**INPUT FOR THIS TASK**
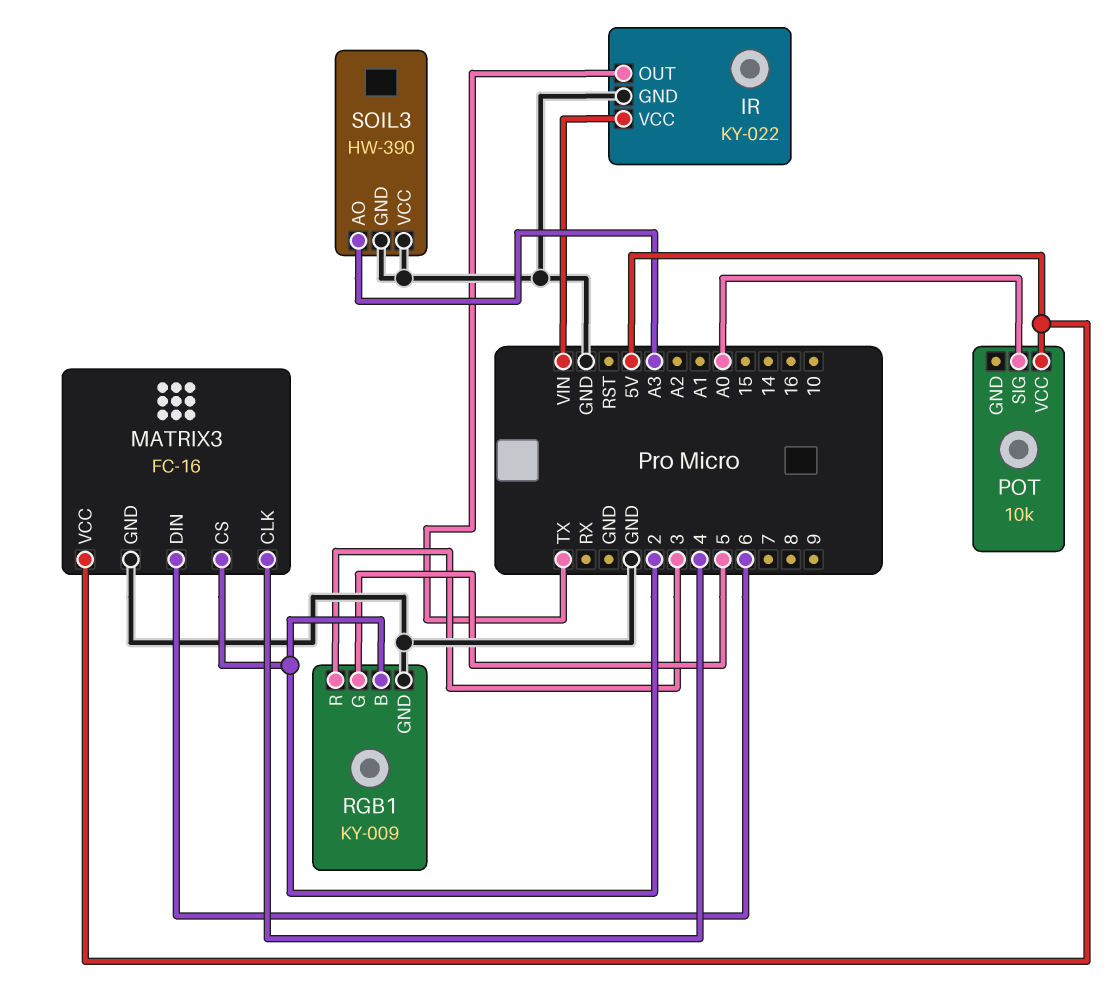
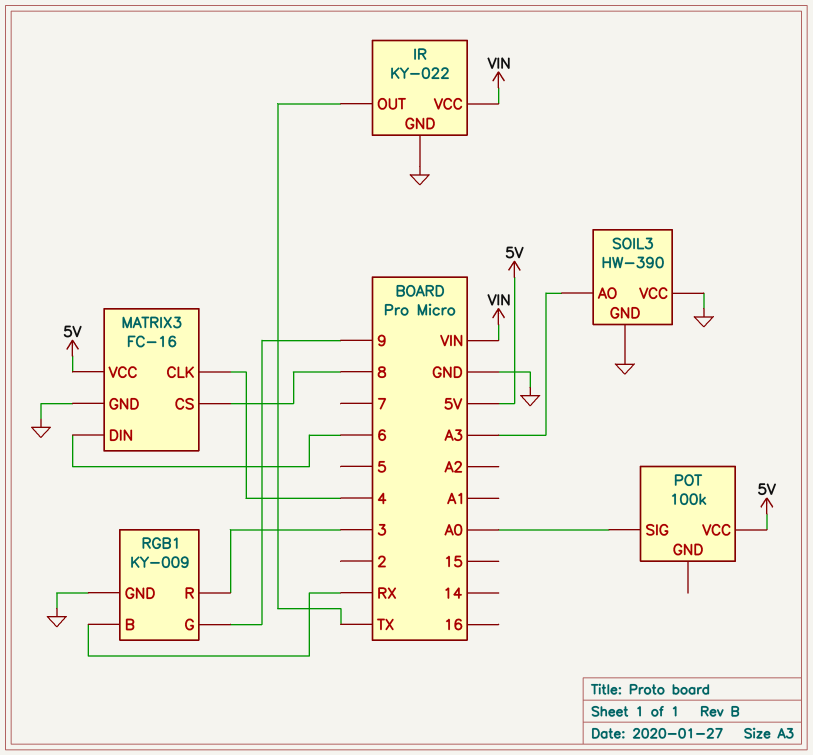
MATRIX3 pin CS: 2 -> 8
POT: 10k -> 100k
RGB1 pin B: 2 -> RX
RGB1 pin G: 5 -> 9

...

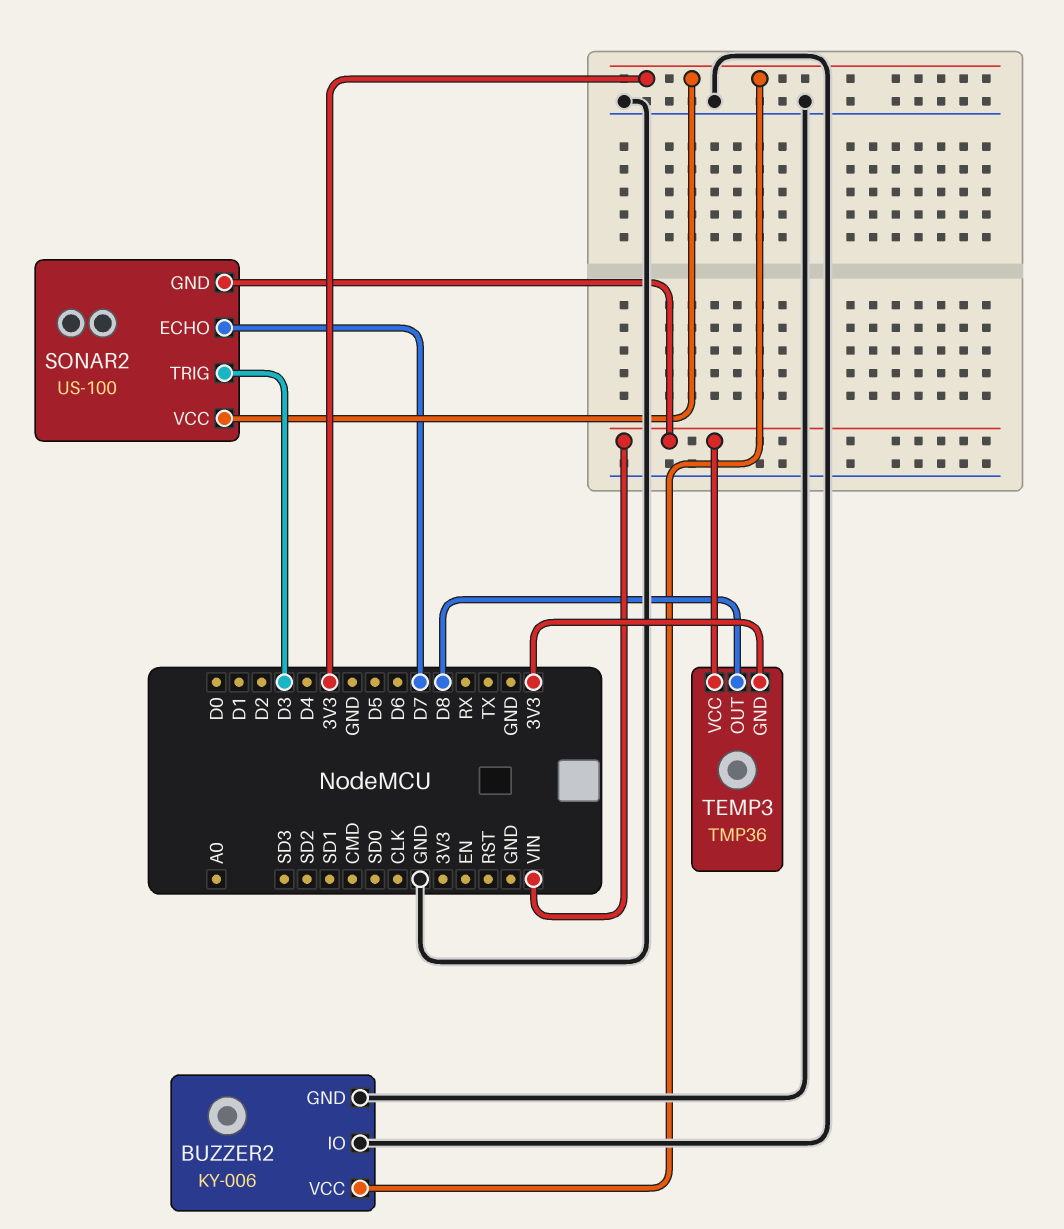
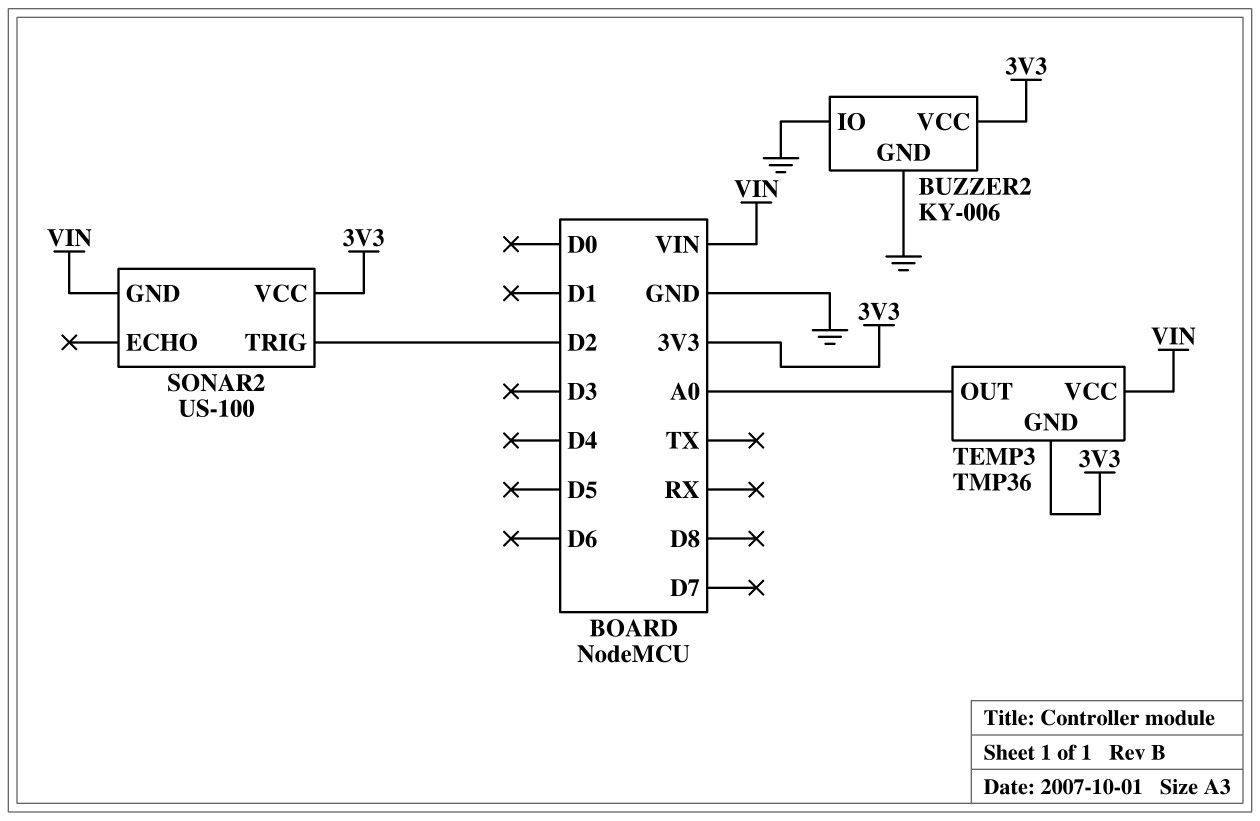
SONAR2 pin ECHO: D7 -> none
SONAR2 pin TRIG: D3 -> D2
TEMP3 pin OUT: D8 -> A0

**ASSIGNMENT**
Beginning at the line with "MATRIX3 pin CS: 2 -> 8" and ending at the line with "RGB1 pin G: 5 -> 9", reproduce each line of the data above exactly, and add no other lines.

**RESULT OF THE TASK**
MATRIX3 pin CS: 2 -> 8
POT: 10k -> 100k
RGB1 pin B: 2 -> RX
RGB1 pin G: 5 -> 9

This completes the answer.